Reproduce the entries exactly, but keep the pictures out of the copy.

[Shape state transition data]
:::

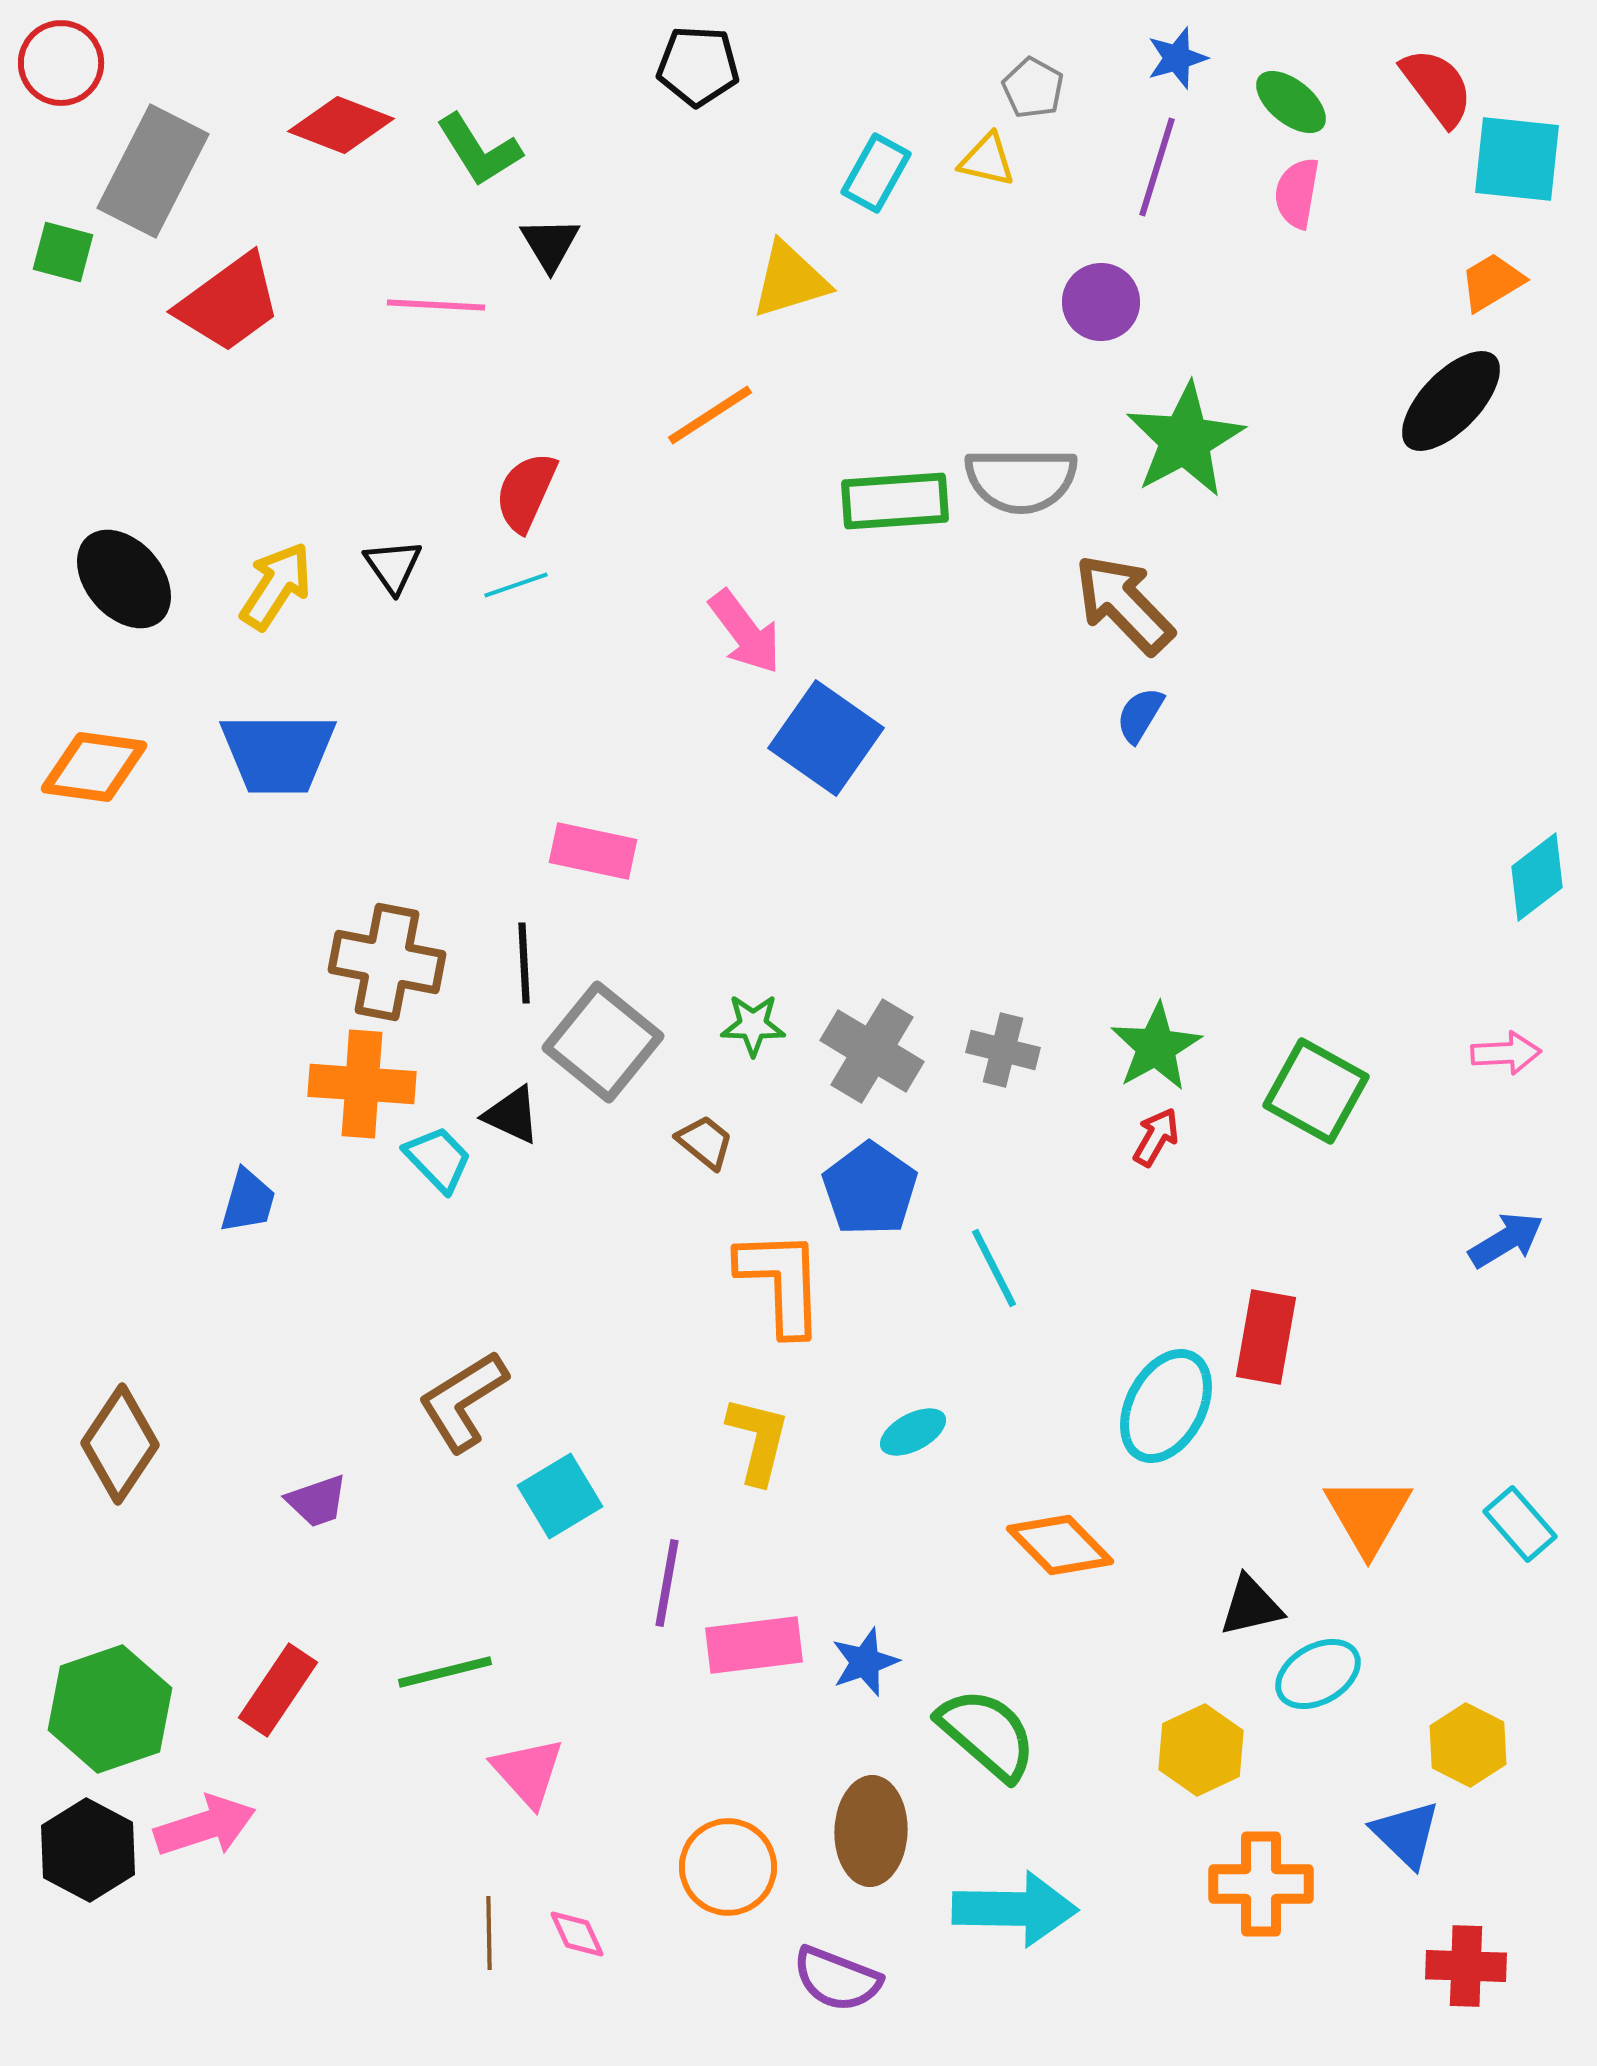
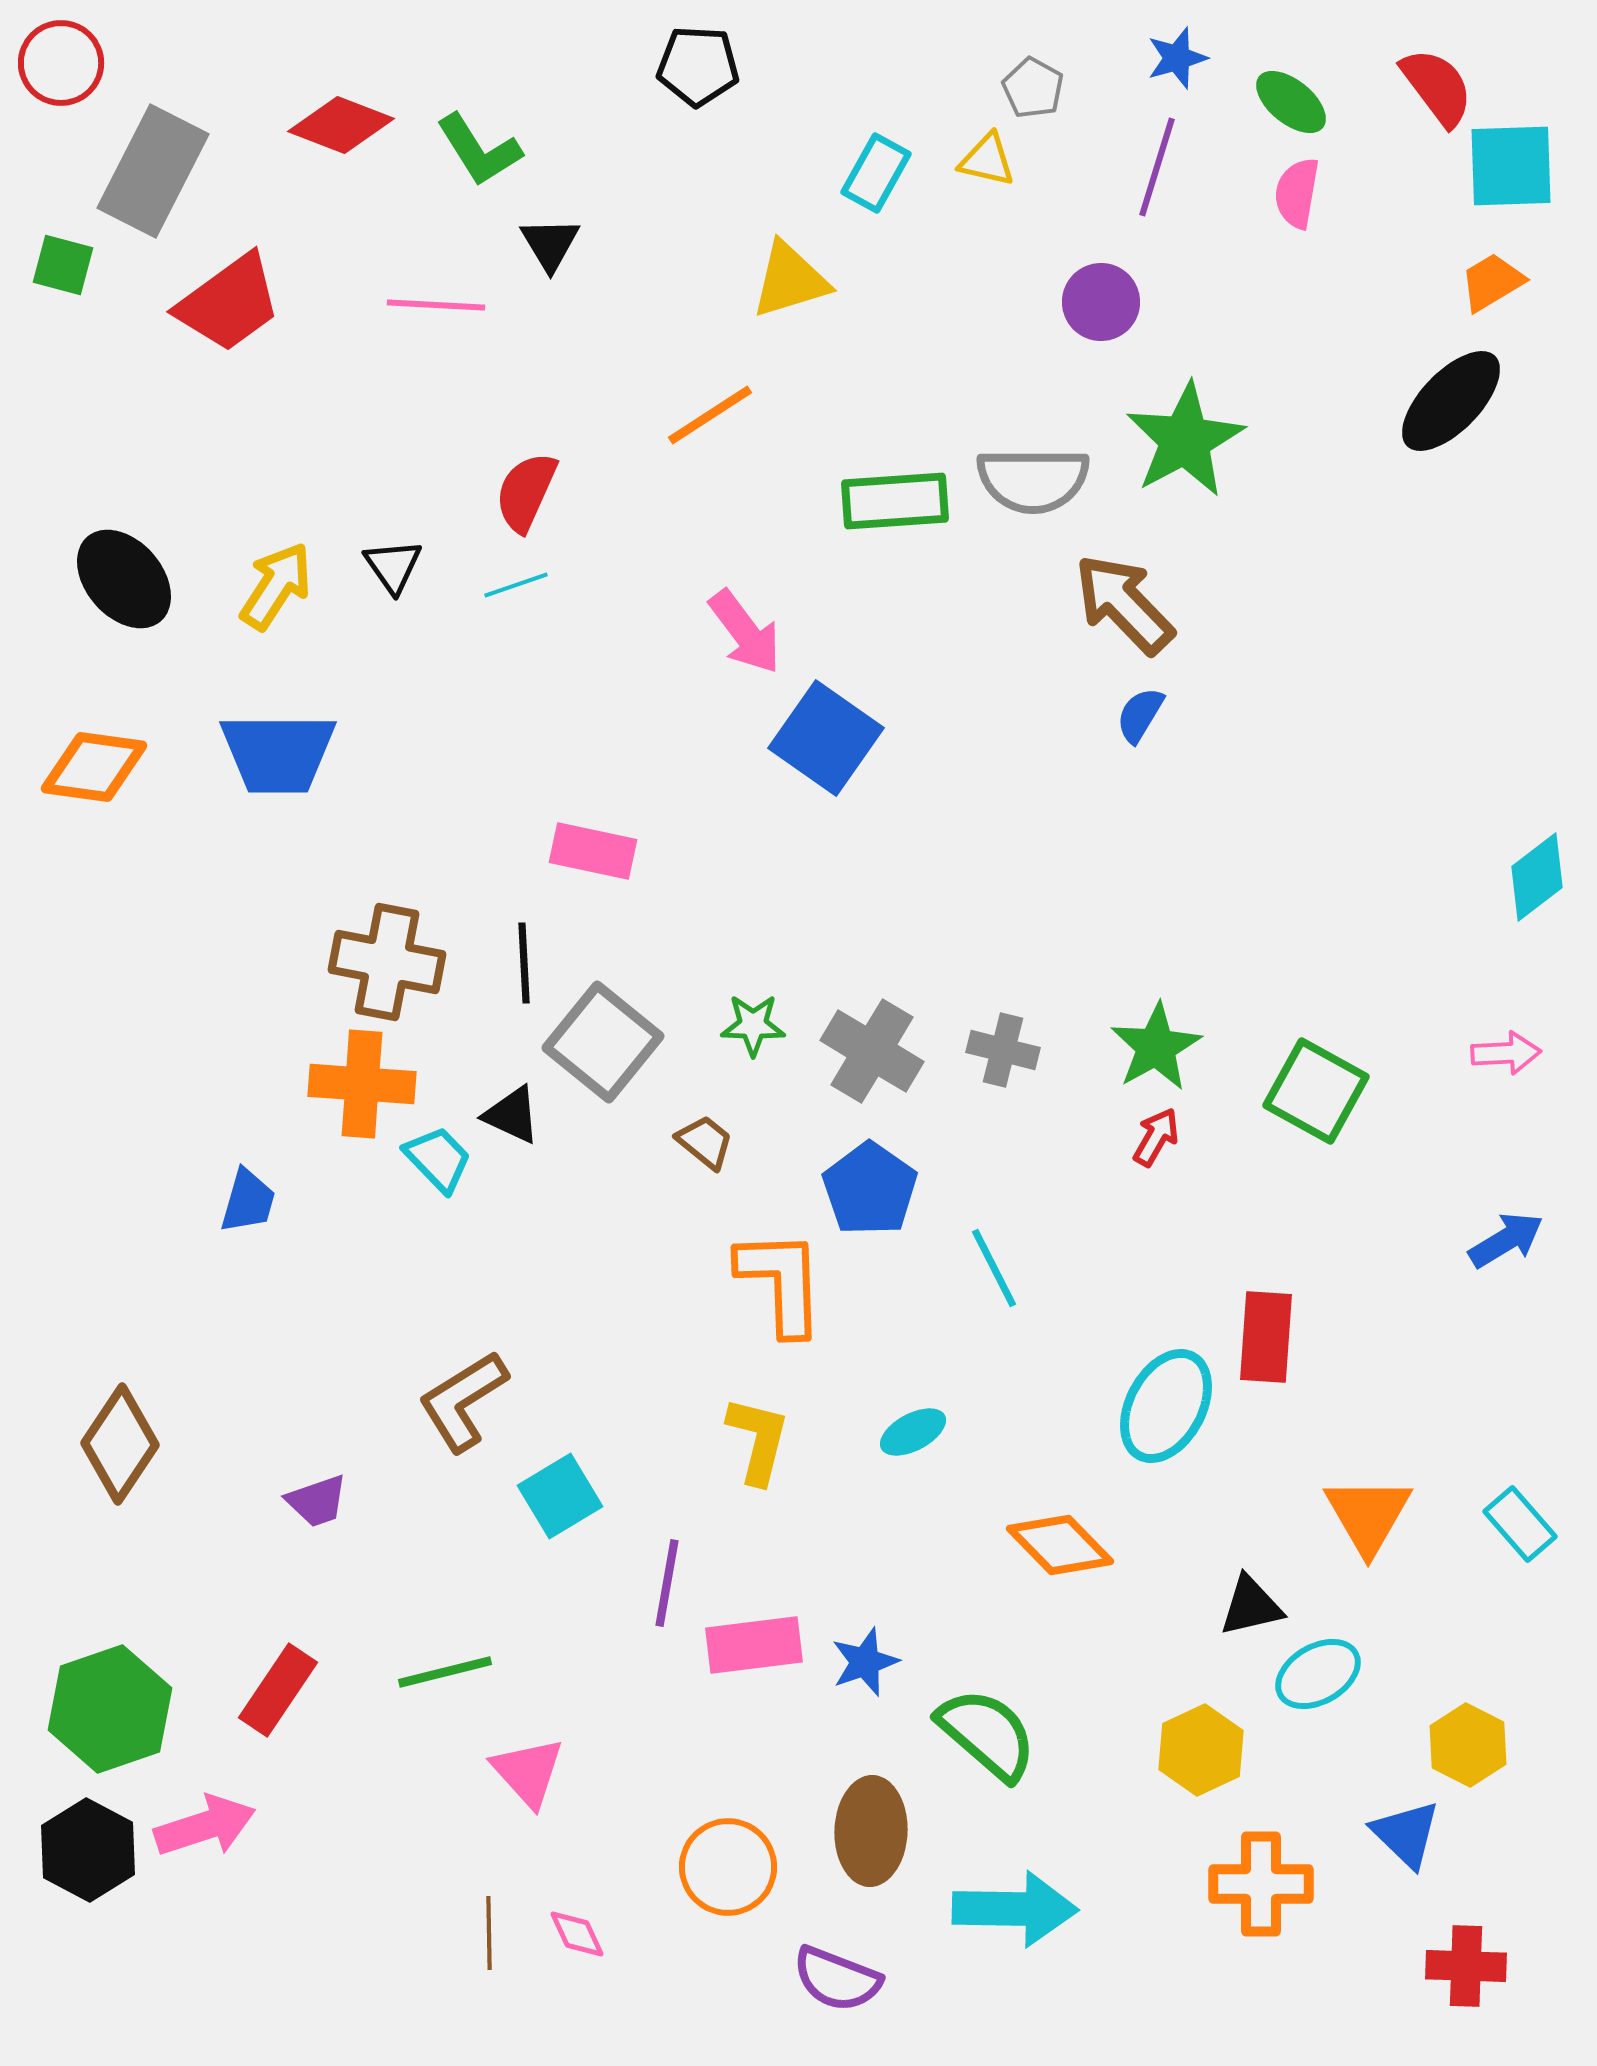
cyan square at (1517, 159): moved 6 px left, 7 px down; rotated 8 degrees counterclockwise
green square at (63, 252): moved 13 px down
gray semicircle at (1021, 480): moved 12 px right
red rectangle at (1266, 1337): rotated 6 degrees counterclockwise
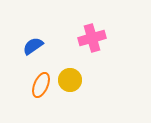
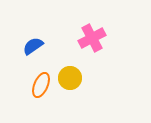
pink cross: rotated 12 degrees counterclockwise
yellow circle: moved 2 px up
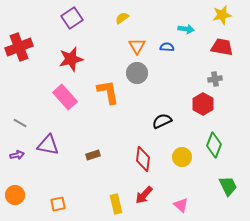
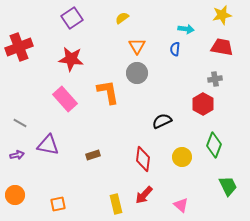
blue semicircle: moved 8 px right, 2 px down; rotated 88 degrees counterclockwise
red star: rotated 20 degrees clockwise
pink rectangle: moved 2 px down
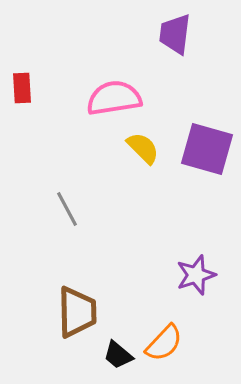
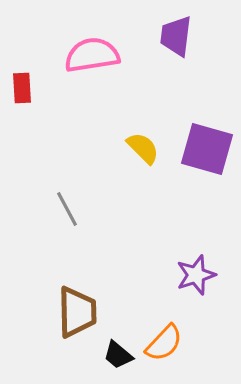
purple trapezoid: moved 1 px right, 2 px down
pink semicircle: moved 22 px left, 43 px up
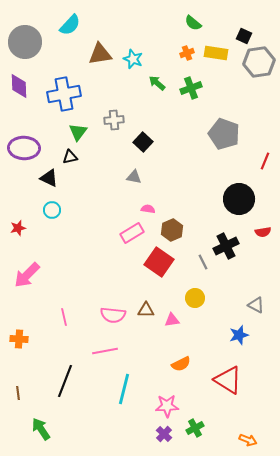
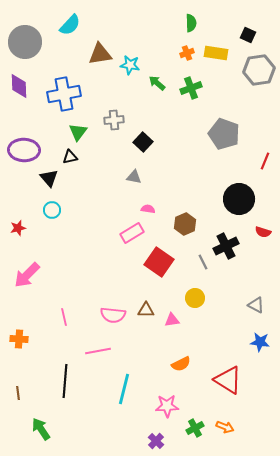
green semicircle at (193, 23): moved 2 px left; rotated 132 degrees counterclockwise
black square at (244, 36): moved 4 px right, 1 px up
cyan star at (133, 59): moved 3 px left, 6 px down; rotated 12 degrees counterclockwise
gray hexagon at (259, 62): moved 8 px down
purple ellipse at (24, 148): moved 2 px down
black triangle at (49, 178): rotated 24 degrees clockwise
brown hexagon at (172, 230): moved 13 px right, 6 px up
red semicircle at (263, 232): rotated 28 degrees clockwise
blue star at (239, 335): moved 21 px right, 7 px down; rotated 24 degrees clockwise
pink line at (105, 351): moved 7 px left
black line at (65, 381): rotated 16 degrees counterclockwise
purple cross at (164, 434): moved 8 px left, 7 px down
orange arrow at (248, 440): moved 23 px left, 13 px up
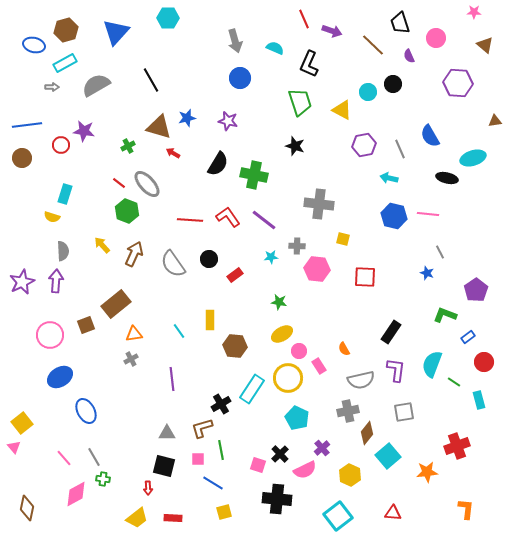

:::

[FINISHED TASK]
cyan square at (1517, 159): moved 6 px left, 7 px down; rotated 8 degrees counterclockwise
green square at (63, 252): moved 13 px down
gray semicircle at (1021, 480): moved 12 px right
red rectangle at (1266, 1337): rotated 6 degrees counterclockwise
pink cross: rotated 12 degrees counterclockwise
yellow circle: moved 2 px up
blue semicircle: moved 8 px right, 2 px down; rotated 88 degrees counterclockwise
red star: rotated 20 degrees clockwise
pink rectangle: moved 2 px down
purple trapezoid: moved 1 px right, 2 px down
pink semicircle: moved 22 px left, 43 px up
green semicircle at (193, 23): moved 2 px left; rotated 132 degrees counterclockwise
black square at (244, 36): moved 4 px right, 1 px up
cyan star at (133, 59): moved 3 px left, 6 px down; rotated 12 degrees counterclockwise
gray hexagon at (259, 62): moved 8 px down
purple ellipse at (24, 148): moved 2 px down
black triangle at (49, 178): rotated 24 degrees clockwise
brown hexagon at (172, 230): moved 13 px right, 6 px up
red semicircle at (263, 232): rotated 28 degrees clockwise
blue star at (239, 335): moved 21 px right, 7 px down; rotated 24 degrees clockwise
pink line at (105, 351): moved 7 px left
black line at (65, 381): rotated 16 degrees counterclockwise
purple cross at (164, 434): moved 8 px left, 7 px down
orange arrow at (248, 440): moved 23 px left, 13 px up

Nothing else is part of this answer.